Task statement: Scan the entries below and extract each line with the word "DRIVER" in it.

Content revision data:
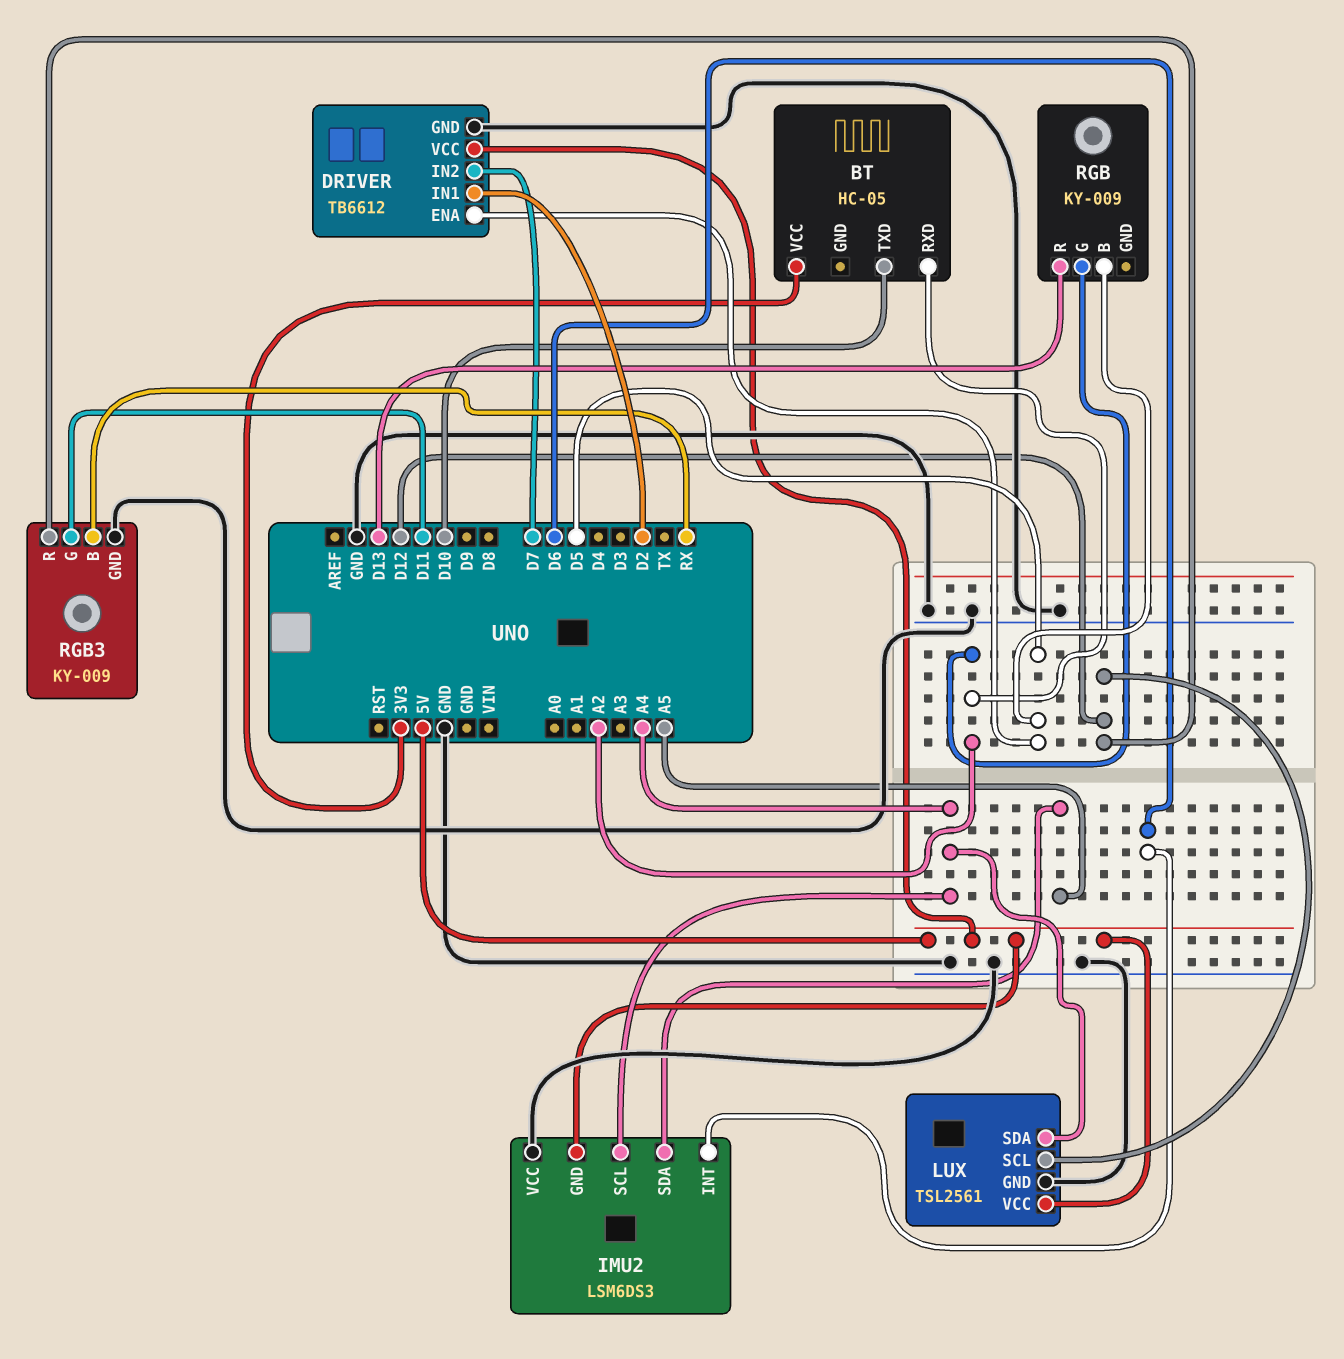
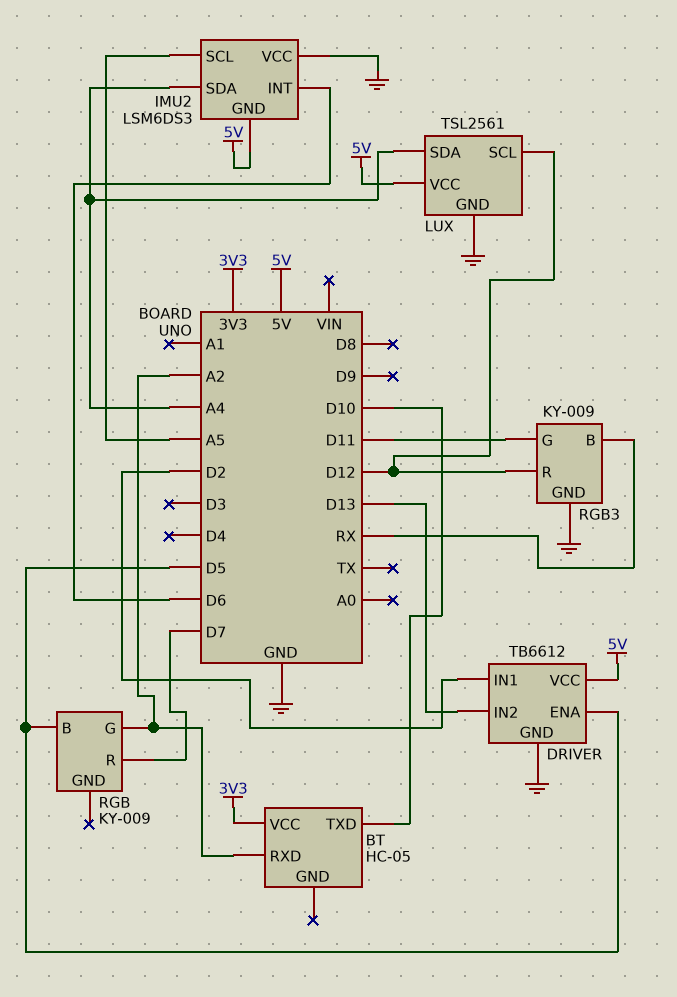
DRIVER pin IN2: D7 -> D13
IMU2 pin SCL: A4 -> A5
IMU2 pin SDA: A5 -> A4
RGB pin R: D13 -> D7

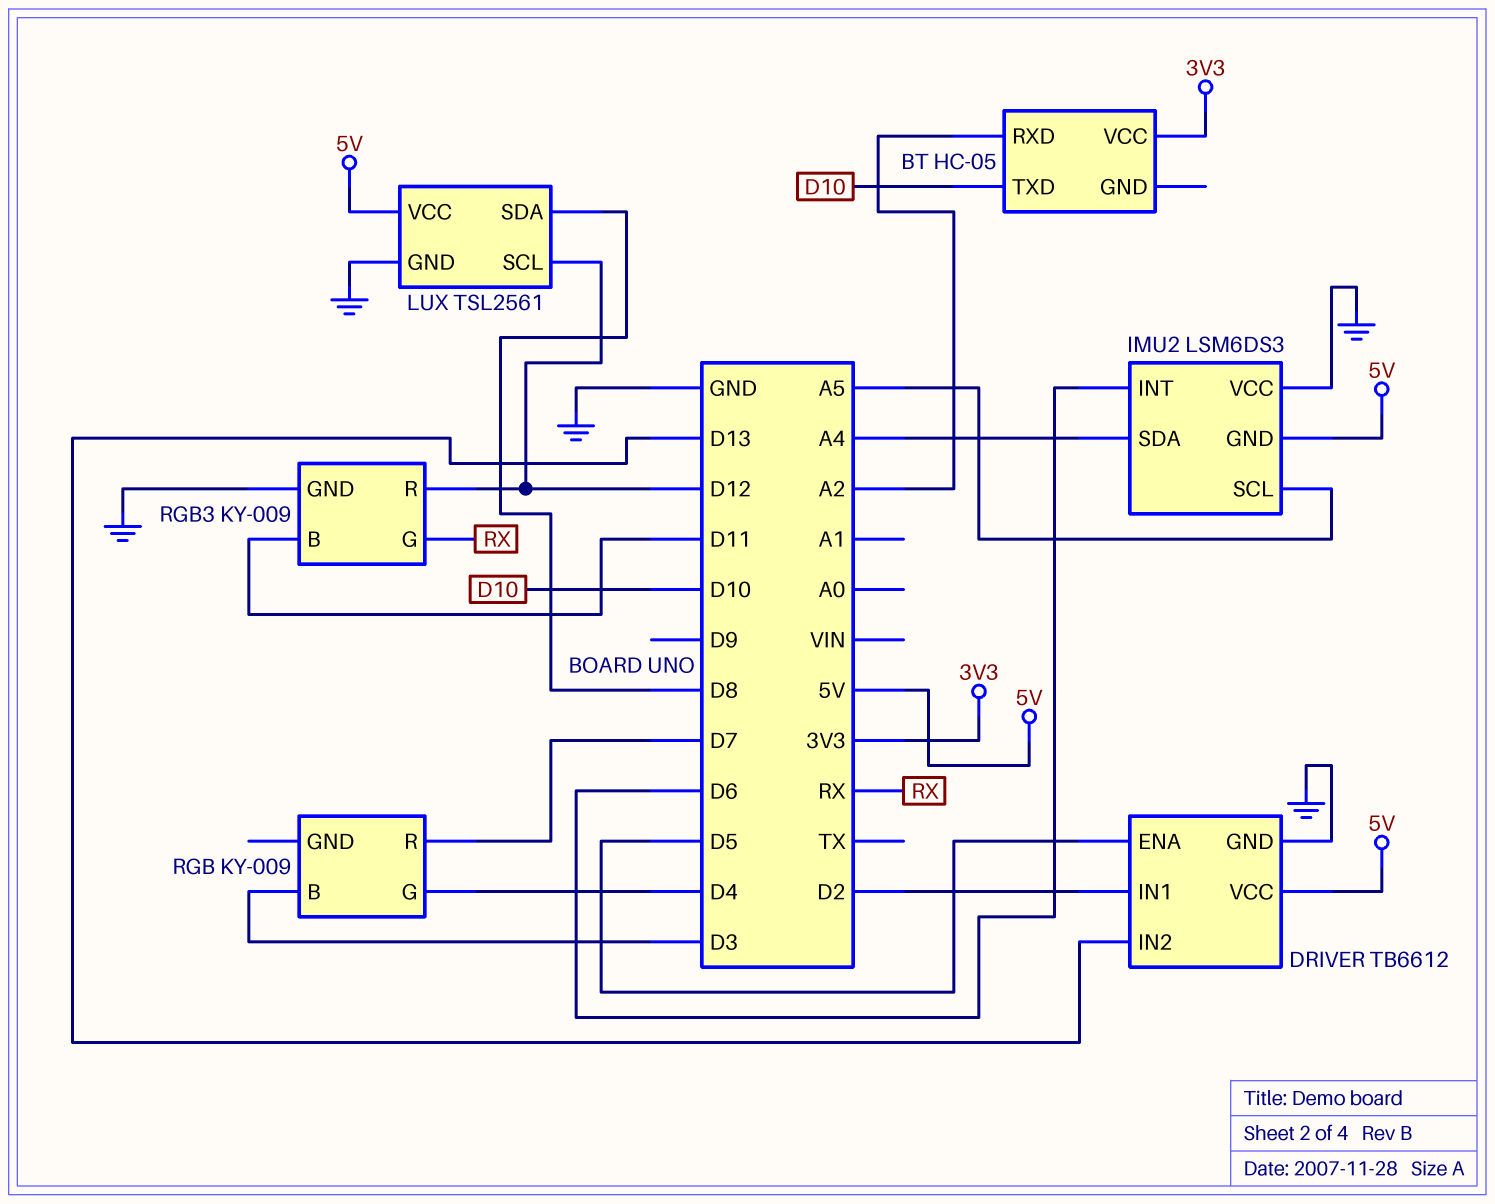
LUX pin SDA: A4 -> D8
RGB pin B: D5 -> D3
RGB pin G: A2 -> D4
RGB3 pin B: RX -> D11
RGB3 pin G: D11 -> RX

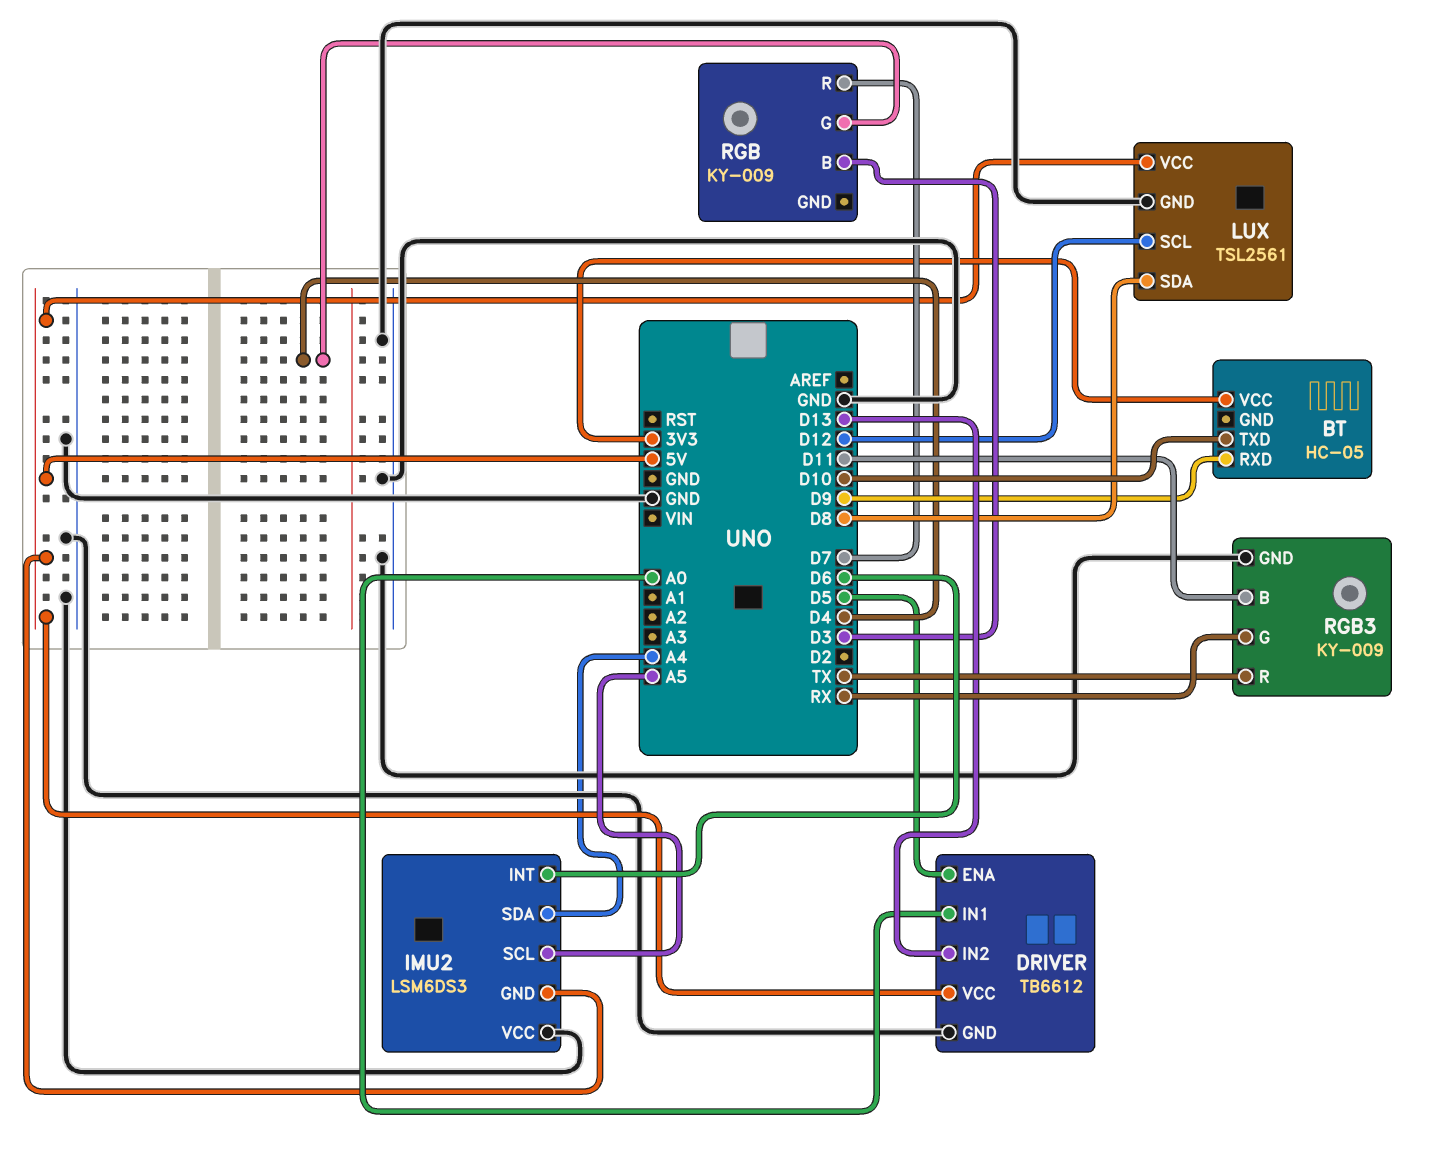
BT pin RXD: A2 -> D9
DRIVER pin IN1: D2 -> A0
RGB3 pin R: D12 -> TX

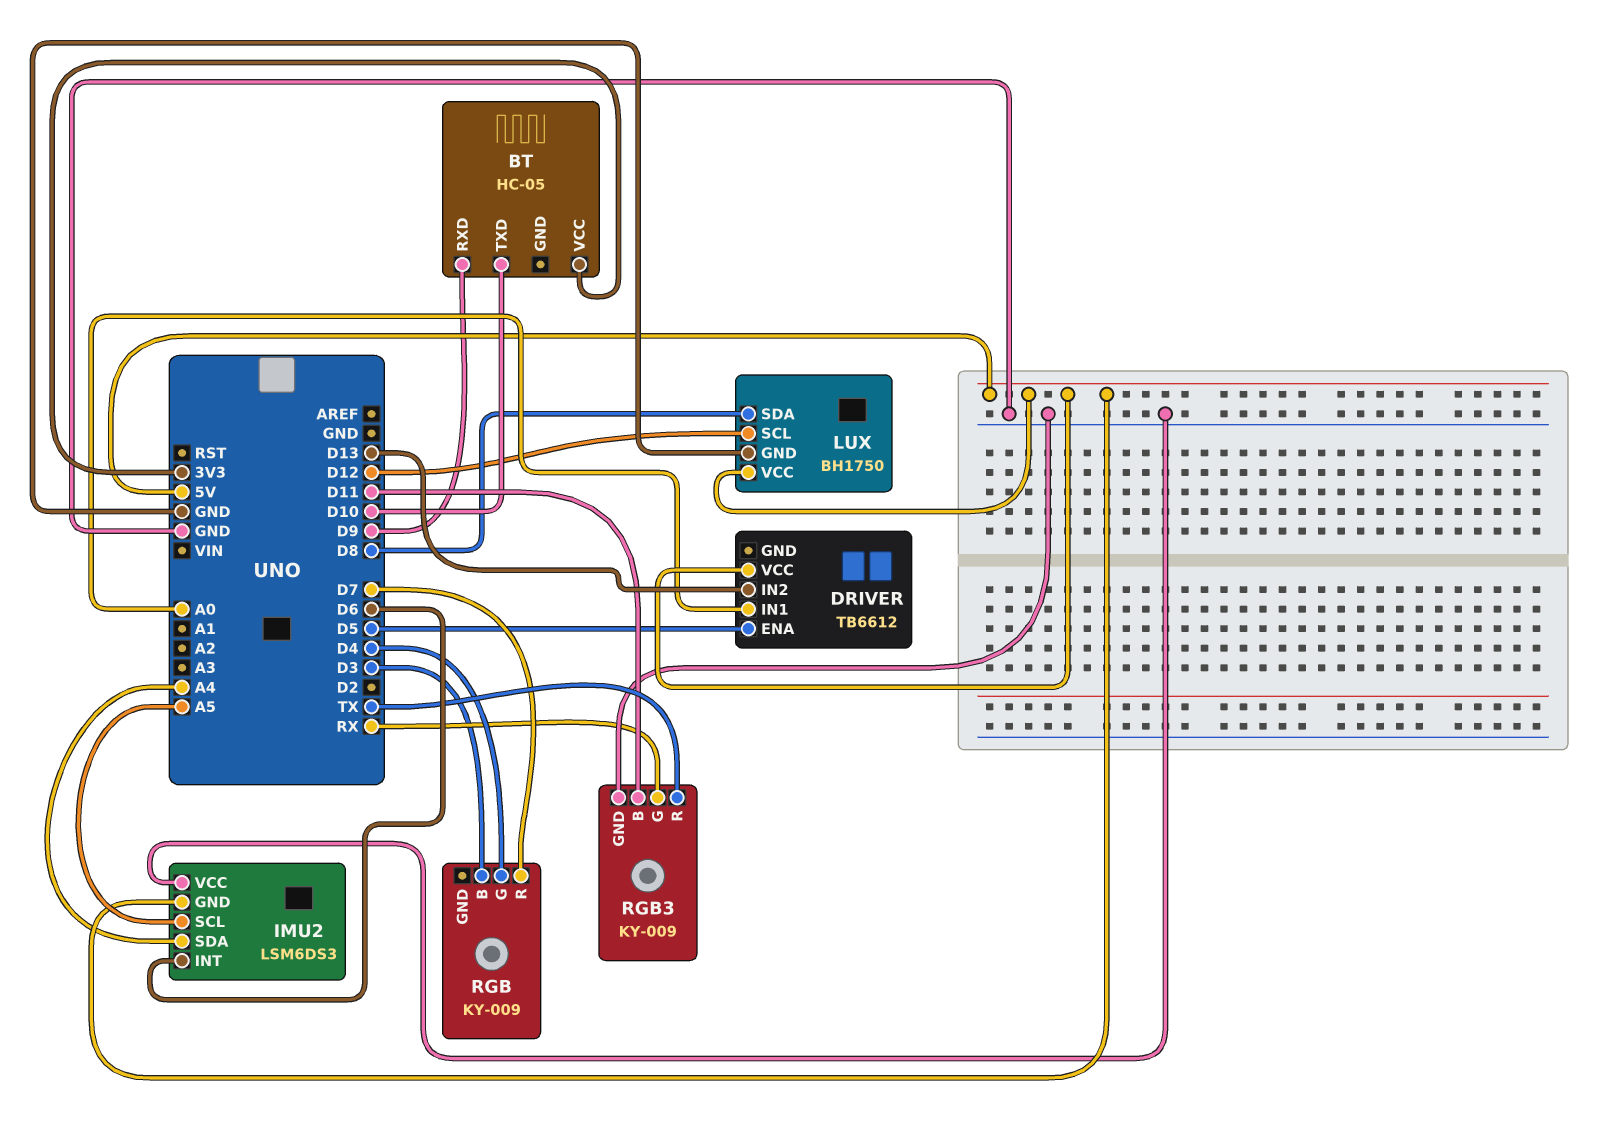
DRIVER pin GND: GND -> none
LUX: TSL2561 -> BH1750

Answer box:
DRIVER pin IN2: D7 -> D13
DRIVER pin IN1: D2 -> A0
DRIVER pin GND: GND -> none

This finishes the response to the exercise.